(Working data Opens)

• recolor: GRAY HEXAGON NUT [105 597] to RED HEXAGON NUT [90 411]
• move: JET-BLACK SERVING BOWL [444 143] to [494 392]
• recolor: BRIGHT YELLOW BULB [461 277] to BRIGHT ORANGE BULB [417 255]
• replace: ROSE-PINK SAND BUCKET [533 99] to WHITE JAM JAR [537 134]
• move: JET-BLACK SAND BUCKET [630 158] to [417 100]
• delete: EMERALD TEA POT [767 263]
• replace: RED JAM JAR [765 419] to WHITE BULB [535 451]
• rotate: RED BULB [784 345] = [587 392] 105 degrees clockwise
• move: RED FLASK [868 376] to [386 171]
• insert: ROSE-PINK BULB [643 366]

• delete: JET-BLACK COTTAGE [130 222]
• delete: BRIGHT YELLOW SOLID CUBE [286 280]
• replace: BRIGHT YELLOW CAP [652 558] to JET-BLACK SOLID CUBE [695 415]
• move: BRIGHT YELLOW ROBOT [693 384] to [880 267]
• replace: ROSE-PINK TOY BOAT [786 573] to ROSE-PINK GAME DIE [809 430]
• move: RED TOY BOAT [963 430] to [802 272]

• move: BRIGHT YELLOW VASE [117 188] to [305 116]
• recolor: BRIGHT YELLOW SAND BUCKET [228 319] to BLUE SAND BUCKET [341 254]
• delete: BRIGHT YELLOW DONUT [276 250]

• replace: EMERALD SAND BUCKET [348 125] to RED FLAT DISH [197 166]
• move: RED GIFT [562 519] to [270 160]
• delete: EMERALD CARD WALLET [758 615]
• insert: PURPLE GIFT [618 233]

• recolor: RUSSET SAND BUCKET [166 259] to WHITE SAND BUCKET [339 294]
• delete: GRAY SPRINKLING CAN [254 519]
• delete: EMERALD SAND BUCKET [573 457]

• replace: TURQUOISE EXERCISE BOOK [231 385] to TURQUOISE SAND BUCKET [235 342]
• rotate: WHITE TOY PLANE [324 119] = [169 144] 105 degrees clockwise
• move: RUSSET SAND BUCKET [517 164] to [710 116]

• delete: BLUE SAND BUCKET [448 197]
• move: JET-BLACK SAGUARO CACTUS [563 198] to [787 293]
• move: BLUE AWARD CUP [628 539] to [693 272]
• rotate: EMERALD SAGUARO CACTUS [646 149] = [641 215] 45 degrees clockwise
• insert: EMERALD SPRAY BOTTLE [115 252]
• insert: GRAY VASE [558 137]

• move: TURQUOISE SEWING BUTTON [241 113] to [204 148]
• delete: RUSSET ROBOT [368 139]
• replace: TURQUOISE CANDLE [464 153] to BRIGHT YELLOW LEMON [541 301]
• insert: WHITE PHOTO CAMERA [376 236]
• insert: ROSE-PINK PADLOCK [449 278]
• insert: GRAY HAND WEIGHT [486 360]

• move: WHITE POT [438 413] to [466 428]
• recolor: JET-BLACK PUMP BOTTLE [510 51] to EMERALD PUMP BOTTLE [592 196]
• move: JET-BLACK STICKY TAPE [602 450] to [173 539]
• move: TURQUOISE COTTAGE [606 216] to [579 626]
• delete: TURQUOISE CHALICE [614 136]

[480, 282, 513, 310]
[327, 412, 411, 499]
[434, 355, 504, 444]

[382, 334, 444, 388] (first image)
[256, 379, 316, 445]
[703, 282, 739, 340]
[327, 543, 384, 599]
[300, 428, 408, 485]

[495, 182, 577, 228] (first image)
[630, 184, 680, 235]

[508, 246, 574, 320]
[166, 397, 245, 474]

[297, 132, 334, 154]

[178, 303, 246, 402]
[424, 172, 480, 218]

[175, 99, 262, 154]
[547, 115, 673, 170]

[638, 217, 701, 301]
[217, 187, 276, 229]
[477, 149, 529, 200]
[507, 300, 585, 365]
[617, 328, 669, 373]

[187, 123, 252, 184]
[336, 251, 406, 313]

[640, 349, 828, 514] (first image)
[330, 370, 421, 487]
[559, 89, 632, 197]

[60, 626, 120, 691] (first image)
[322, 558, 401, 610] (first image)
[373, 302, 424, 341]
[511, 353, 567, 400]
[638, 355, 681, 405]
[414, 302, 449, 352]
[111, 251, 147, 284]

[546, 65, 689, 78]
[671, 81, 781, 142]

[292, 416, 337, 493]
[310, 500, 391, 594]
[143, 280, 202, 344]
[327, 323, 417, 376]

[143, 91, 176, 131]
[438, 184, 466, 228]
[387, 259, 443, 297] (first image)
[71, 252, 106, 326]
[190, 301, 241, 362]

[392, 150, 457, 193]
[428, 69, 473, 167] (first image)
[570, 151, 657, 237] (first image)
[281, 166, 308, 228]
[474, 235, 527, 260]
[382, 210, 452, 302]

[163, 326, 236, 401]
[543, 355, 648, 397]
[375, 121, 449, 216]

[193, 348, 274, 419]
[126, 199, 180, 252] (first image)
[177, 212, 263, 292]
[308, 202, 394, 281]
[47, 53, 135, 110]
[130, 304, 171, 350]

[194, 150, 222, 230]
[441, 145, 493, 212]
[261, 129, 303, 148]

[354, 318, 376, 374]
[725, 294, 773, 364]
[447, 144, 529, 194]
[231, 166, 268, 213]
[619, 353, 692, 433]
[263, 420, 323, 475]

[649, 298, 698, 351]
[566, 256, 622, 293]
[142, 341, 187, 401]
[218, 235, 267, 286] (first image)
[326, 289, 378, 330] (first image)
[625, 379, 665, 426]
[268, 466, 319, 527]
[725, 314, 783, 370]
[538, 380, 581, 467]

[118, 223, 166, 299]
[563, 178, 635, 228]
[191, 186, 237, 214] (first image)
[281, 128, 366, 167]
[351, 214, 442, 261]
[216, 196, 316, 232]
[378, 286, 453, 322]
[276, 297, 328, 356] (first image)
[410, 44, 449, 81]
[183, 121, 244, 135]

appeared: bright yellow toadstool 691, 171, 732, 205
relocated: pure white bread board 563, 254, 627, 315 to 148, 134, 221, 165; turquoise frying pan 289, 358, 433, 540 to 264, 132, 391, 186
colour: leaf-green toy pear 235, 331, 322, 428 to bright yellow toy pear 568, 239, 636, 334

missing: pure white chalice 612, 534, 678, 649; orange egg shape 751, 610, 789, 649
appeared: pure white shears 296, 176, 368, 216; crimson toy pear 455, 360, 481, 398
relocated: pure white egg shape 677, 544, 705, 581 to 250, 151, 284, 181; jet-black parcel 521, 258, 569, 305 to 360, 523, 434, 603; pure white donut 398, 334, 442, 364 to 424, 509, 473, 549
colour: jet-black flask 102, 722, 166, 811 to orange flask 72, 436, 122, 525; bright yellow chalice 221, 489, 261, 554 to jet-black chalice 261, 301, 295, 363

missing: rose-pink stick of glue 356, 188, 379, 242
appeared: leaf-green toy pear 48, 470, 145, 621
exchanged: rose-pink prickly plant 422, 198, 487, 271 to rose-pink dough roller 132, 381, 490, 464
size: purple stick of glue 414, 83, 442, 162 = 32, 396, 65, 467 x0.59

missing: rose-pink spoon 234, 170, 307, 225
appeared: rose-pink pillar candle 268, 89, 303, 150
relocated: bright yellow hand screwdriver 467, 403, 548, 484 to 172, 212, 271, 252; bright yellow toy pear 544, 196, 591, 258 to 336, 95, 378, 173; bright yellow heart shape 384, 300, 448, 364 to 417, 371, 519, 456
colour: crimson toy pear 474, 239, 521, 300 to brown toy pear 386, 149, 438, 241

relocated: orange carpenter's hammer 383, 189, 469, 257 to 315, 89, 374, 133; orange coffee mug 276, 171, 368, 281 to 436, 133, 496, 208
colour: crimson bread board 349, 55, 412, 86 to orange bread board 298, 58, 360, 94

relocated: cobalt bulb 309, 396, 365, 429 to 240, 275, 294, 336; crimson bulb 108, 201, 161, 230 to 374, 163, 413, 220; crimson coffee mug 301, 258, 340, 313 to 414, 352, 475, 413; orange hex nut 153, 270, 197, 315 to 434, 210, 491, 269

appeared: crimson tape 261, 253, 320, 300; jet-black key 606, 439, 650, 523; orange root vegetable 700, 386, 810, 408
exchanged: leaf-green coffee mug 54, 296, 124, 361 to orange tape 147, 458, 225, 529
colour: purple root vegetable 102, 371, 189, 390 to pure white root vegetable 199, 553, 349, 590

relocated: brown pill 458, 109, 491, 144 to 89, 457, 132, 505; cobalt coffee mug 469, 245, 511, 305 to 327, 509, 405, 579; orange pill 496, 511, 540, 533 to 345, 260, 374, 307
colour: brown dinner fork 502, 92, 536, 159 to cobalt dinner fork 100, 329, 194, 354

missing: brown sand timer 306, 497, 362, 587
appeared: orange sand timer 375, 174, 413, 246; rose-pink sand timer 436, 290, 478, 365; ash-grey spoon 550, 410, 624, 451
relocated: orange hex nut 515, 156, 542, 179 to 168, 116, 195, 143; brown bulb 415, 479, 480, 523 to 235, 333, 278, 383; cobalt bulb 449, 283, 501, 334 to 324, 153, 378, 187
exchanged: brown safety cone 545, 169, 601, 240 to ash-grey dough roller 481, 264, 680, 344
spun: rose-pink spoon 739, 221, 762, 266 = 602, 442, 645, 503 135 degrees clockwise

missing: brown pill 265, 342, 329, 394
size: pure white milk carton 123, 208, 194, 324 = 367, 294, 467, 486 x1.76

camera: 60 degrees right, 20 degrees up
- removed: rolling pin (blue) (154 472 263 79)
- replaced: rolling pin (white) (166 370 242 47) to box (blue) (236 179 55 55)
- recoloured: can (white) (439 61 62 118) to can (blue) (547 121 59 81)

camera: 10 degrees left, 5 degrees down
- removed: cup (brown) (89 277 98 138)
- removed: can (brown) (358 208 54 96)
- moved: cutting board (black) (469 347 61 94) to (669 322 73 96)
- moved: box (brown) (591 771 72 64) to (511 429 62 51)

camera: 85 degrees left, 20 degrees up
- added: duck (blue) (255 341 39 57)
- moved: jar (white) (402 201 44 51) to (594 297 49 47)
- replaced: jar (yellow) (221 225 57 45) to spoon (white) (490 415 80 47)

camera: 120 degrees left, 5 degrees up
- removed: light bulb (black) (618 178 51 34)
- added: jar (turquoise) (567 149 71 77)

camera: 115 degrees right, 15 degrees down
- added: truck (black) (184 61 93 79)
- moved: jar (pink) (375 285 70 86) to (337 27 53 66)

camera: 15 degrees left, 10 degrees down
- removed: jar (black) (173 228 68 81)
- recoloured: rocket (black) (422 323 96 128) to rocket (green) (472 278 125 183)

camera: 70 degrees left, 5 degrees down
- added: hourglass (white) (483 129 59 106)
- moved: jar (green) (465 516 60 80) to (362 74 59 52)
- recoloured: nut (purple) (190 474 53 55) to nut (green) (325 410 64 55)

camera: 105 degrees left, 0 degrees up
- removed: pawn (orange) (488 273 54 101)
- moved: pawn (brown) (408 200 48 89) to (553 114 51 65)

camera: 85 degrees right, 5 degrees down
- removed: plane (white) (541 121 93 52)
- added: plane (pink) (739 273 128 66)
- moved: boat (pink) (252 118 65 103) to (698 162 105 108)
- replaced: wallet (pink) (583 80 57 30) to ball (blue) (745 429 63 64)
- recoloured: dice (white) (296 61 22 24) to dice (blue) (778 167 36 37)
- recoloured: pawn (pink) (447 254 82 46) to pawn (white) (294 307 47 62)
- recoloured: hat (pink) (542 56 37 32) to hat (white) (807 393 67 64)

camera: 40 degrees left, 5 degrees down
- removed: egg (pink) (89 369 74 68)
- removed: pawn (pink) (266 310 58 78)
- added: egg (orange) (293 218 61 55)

(Working data Closes)

▶ [Work task]: Only the lines above from the one with "JAR [537 134]" through the one with "392] 105 degrees clockwise" should be duplicated, character for character.

▶ [Solution for this exercise]:
• replace: ROSE-PINK SAND BUCKET [533 99] to WHITE JAM JAR [537 134]
• move: JET-BLACK SAND BUCKET [630 158] to [417 100]
• delete: EMERALD TEA POT [767 263]
• replace: RED JAM JAR [765 419] to WHITE BULB [535 451]
• rotate: RED BULB [784 345] = [587 392] 105 degrees clockwise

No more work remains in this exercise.